A single number is the answer: the count of lines below that contain "none".

____________________

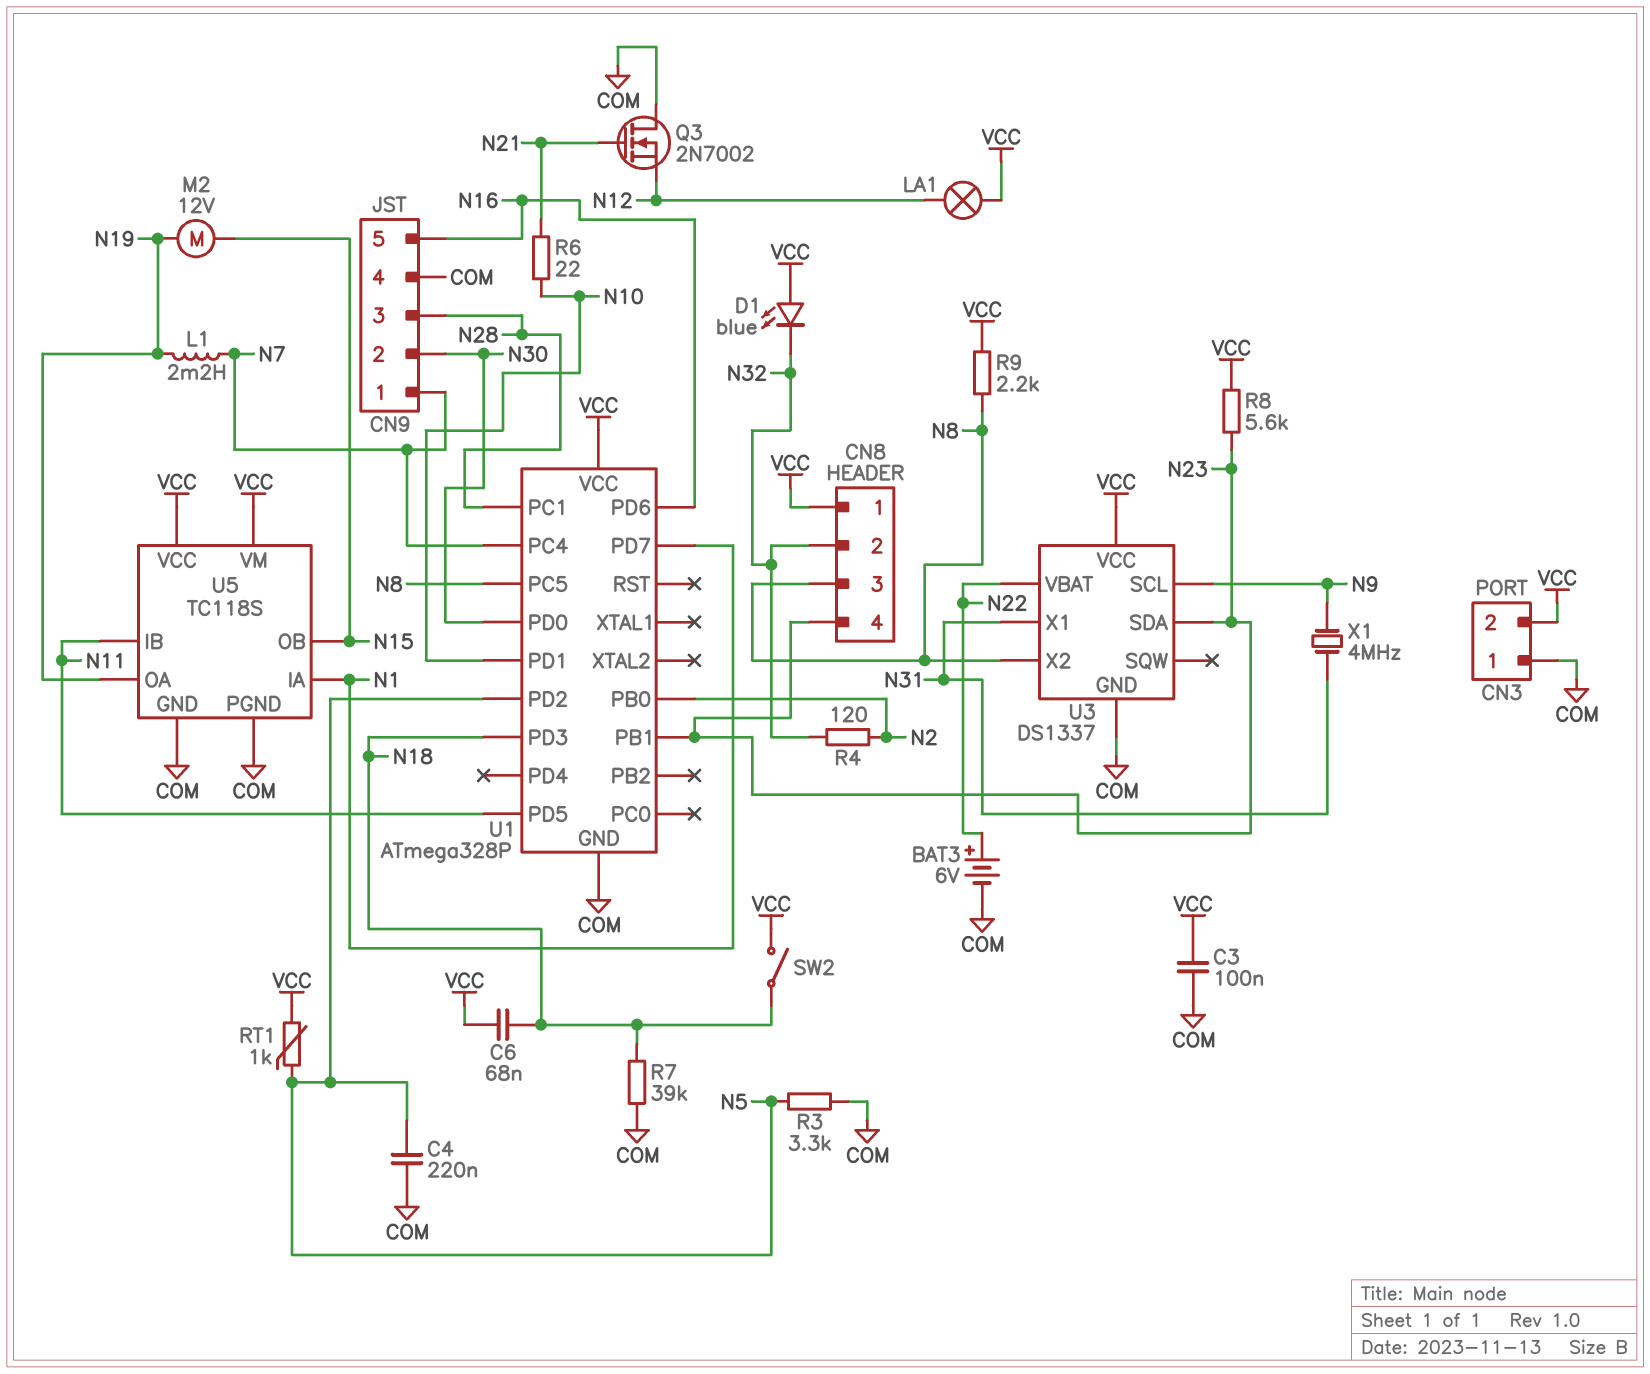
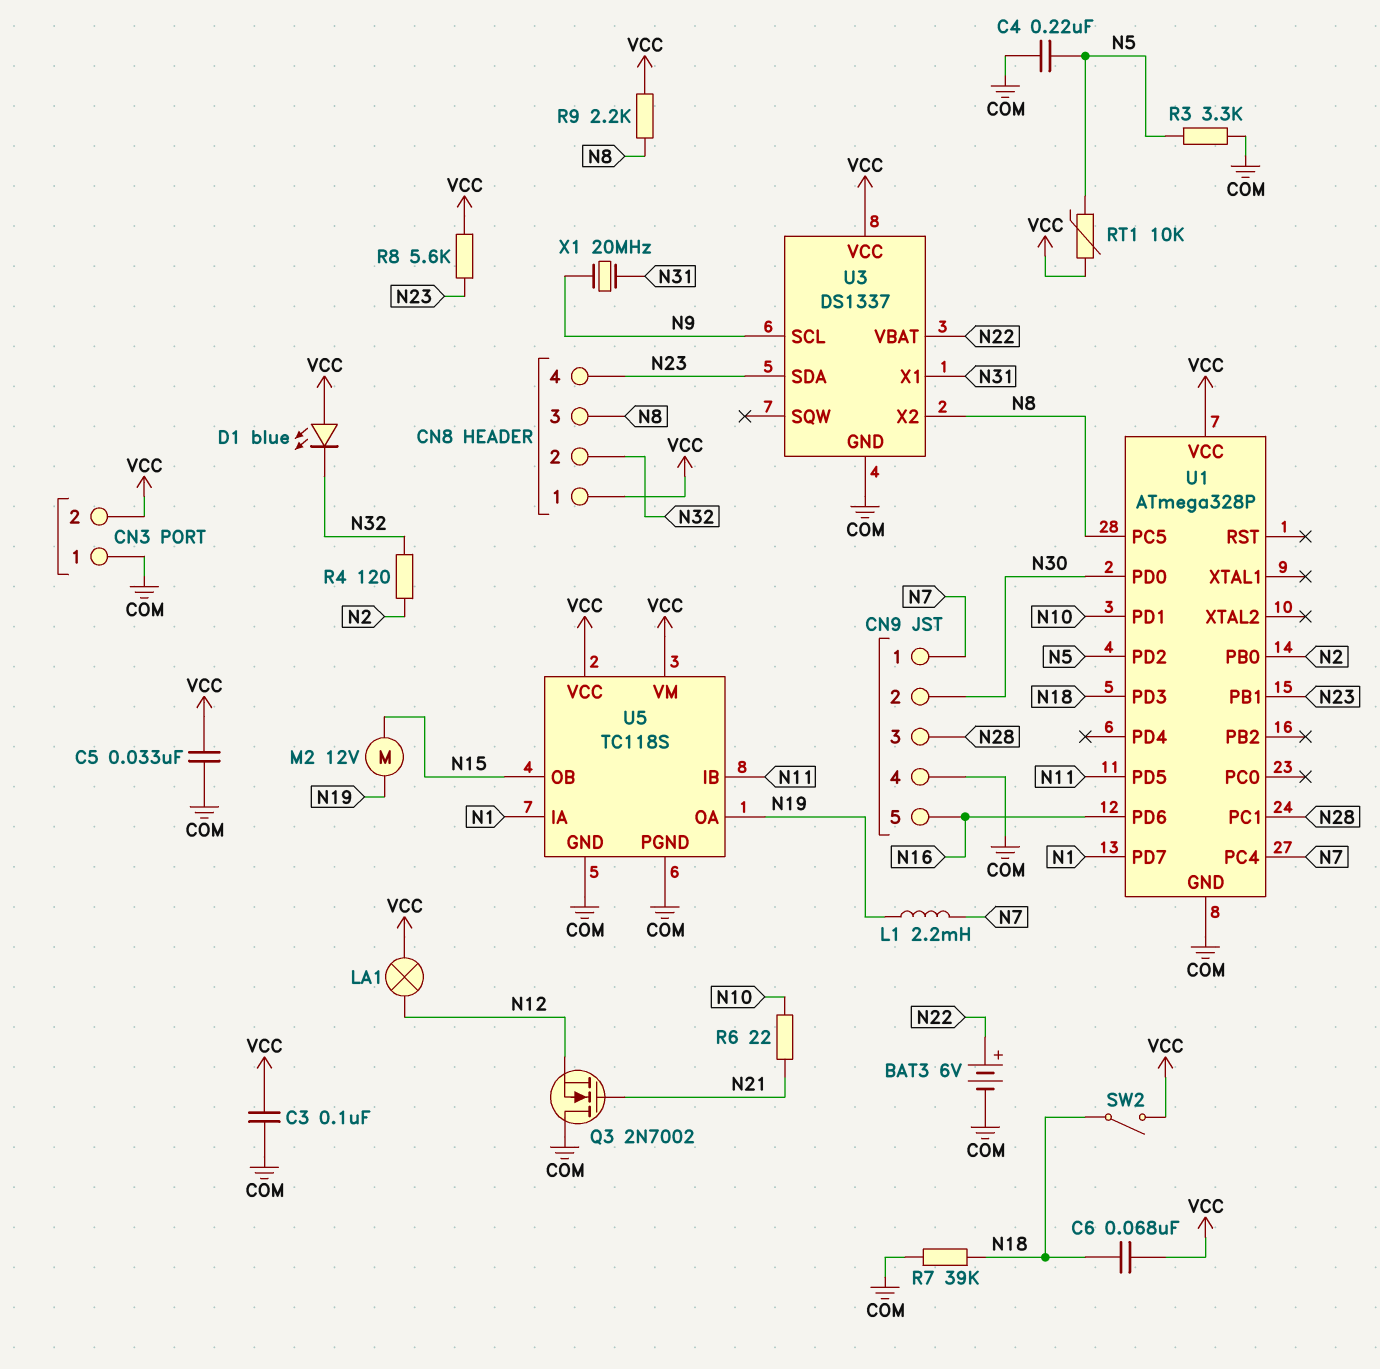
C5: none -> 33nF (COM, VCC)
RT1: 1k (N5, VCC) -> 10k (N5, VCC)
X1: 4MHz (N9, N31) -> 20MHz (N9, N31)

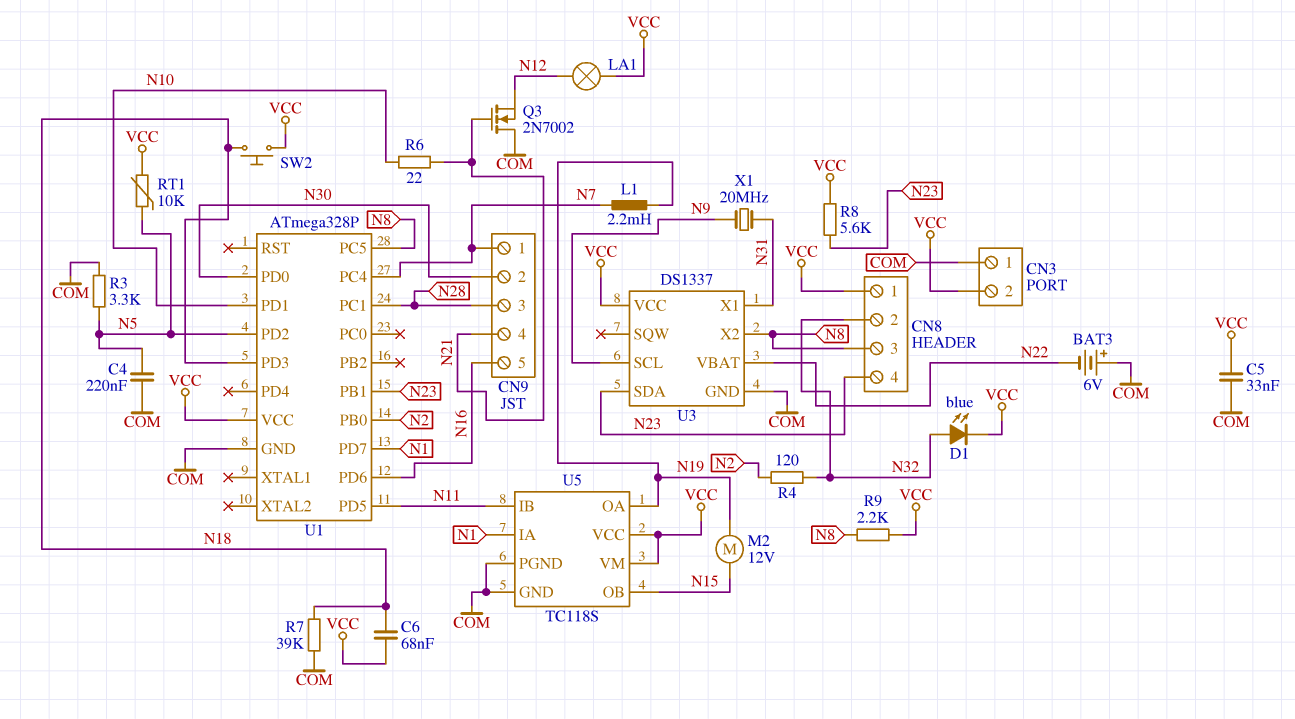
BAT3: 6V (plus N22, minus COM) -> 6V (plus COM, minus N22)
C3: 100nF (COM, VCC) -> none
CN9 pin 4: COM -> N21
D1: LED blue (A VCC, K N32) -> LED blue (A N32, K VCC)
SW2: switch (N18, VCC) -> button (N18, VCC)

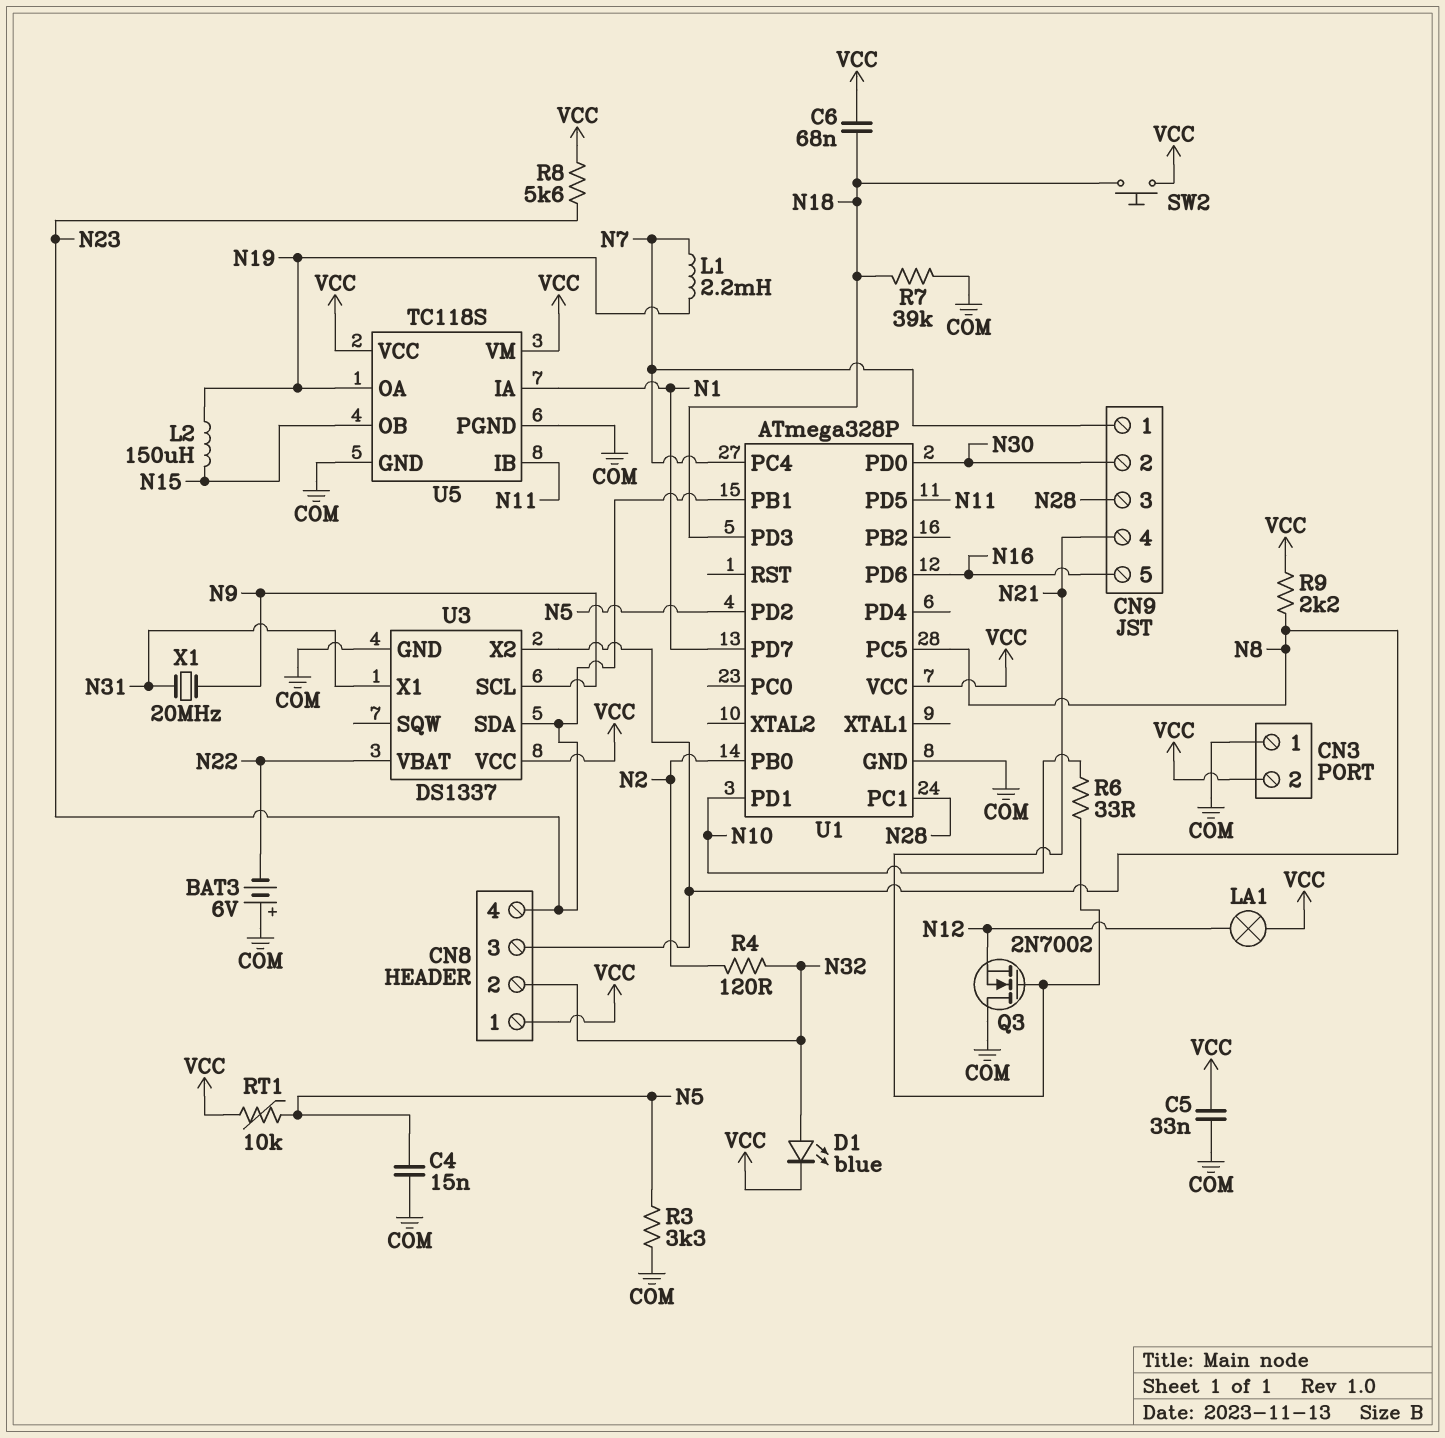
C4: 220nF (COM, N5) -> 15nF (COM, N5)
L2: none -> 150uH (N15, N19)
M2: motor 12V (N15, N19) -> none
R6: 22 (N10, N21) -> 33 (N10, N21)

____________________

▸ RESPONSE FOR THIS EXERCISE: 4